* _Stored data_:
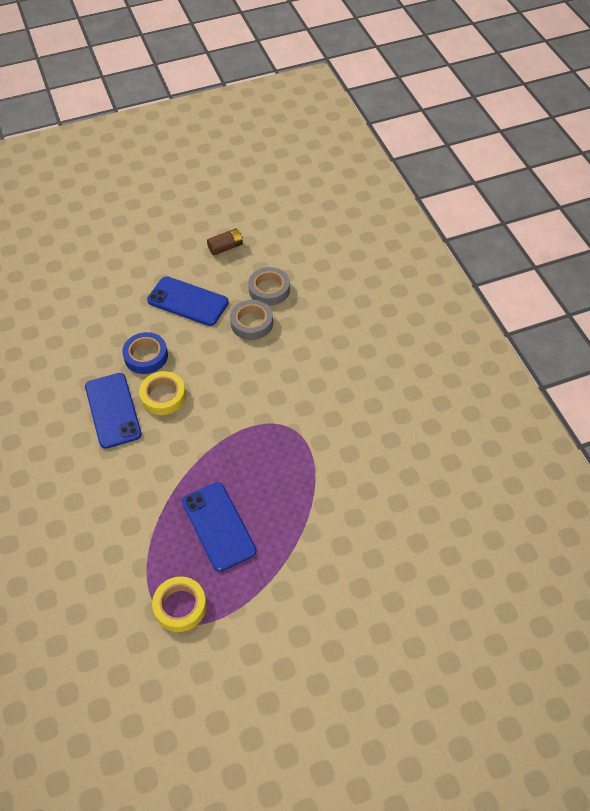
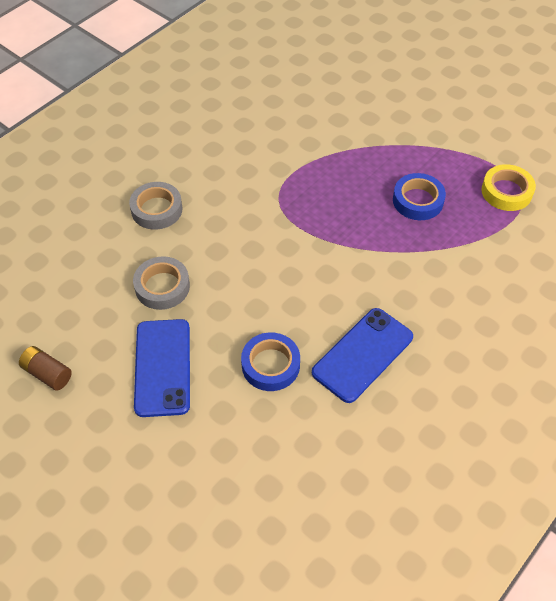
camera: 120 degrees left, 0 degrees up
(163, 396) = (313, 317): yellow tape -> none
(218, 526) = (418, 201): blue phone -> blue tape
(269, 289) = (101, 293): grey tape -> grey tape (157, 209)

* _Directions for this task_:
Count the lines in the listing where the string "tape" appears, and give only the count.

* _Response box_:
3